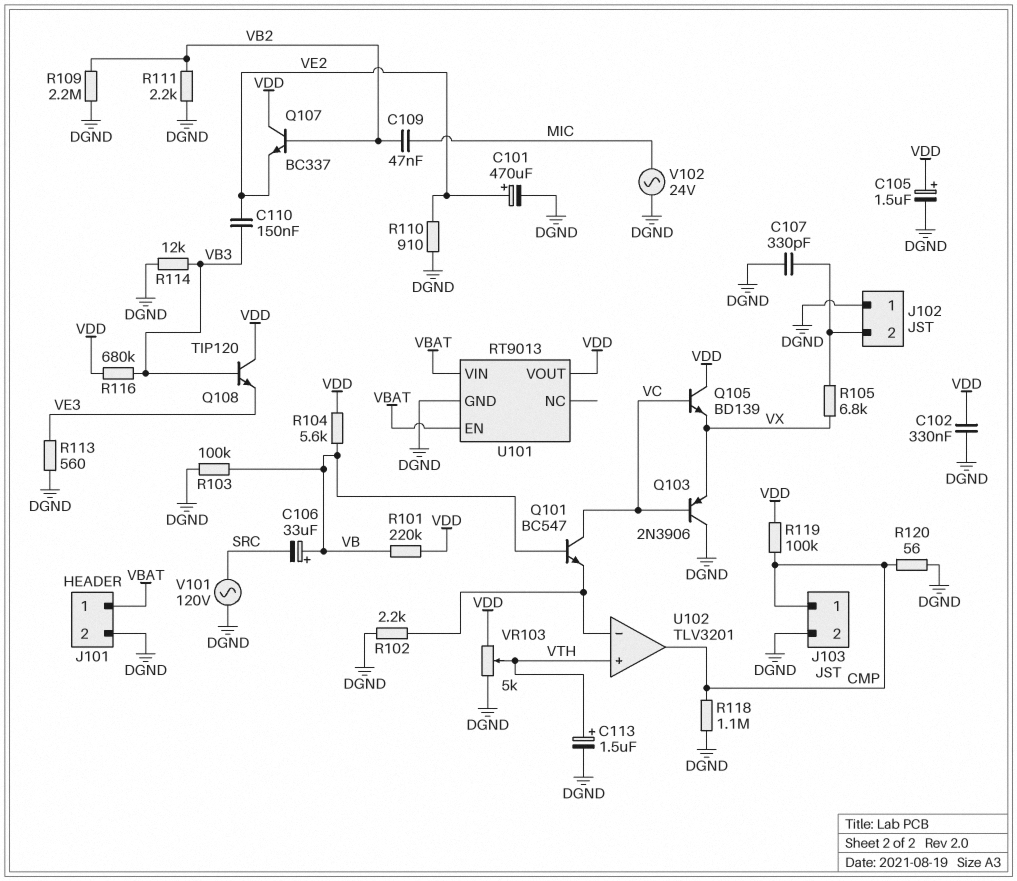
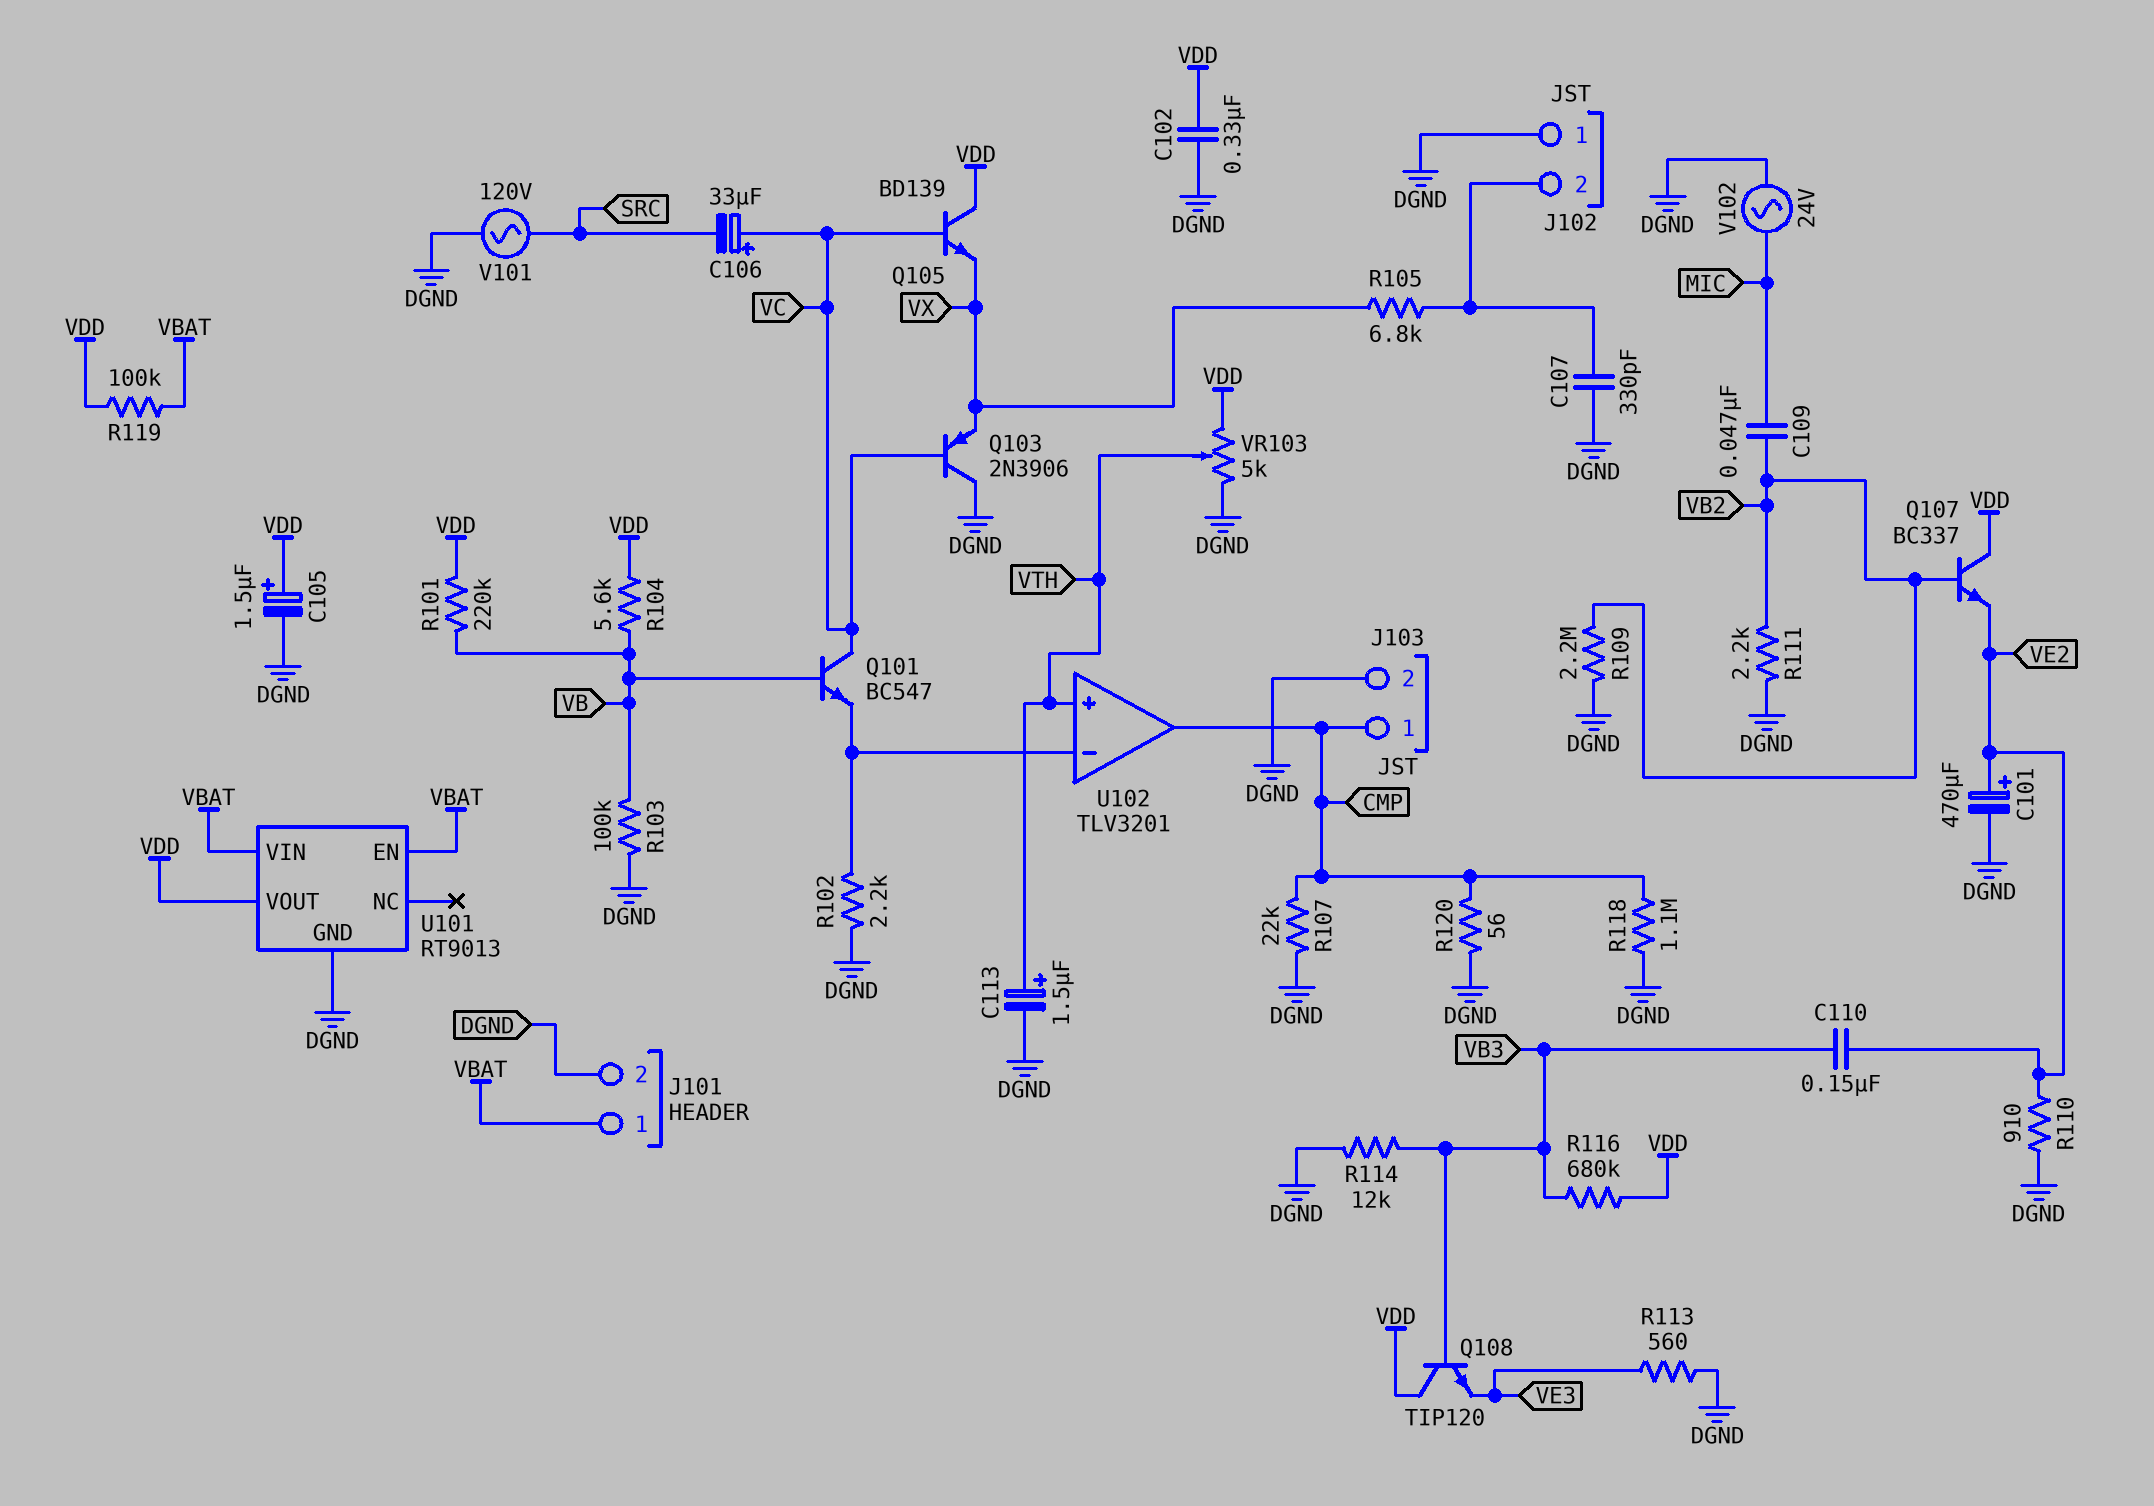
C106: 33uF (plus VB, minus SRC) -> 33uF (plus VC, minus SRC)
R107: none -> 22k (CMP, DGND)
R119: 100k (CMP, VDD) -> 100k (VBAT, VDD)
◆ ◆ ◆ ◆
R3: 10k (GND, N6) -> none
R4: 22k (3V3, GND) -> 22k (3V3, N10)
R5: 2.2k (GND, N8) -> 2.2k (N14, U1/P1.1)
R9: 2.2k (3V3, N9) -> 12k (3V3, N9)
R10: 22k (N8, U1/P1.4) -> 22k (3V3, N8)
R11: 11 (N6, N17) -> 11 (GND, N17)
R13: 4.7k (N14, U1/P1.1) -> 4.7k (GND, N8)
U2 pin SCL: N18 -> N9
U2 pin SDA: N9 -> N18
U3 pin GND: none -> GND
◆ ◆ ◆ ◆
* _Task description_: From the line holding "C106: 33uF (plus" to the line holding "R119: 100k (CMP, VDD) -> 100k (VBAT, VDD)", inclusive, restate each line above exactly as written.

* _Finished exercise_:
C106: 33uF (plus VB, minus SRC) -> 33uF (plus VC, minus SRC)
R107: none -> 22k (CMP, DGND)
R119: 100k (CMP, VDD) -> 100k (VBAT, VDD)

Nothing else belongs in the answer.